- _DATA SHOWN_
━━━

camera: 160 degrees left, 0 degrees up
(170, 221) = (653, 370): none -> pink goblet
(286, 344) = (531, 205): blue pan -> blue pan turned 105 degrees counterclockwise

━━━

- _WORK TASK_
Begin with the line that holds "(170, 221) = (653, 370): none -> pink goblet" and write out each line from there to the end of the material, exactly as it stands. Include nothing else.

- _SOLUTION TO THIS PROBLEM_
(170, 221) = (653, 370): none -> pink goblet
(286, 344) = (531, 205): blue pan -> blue pan turned 105 degrees counterclockwise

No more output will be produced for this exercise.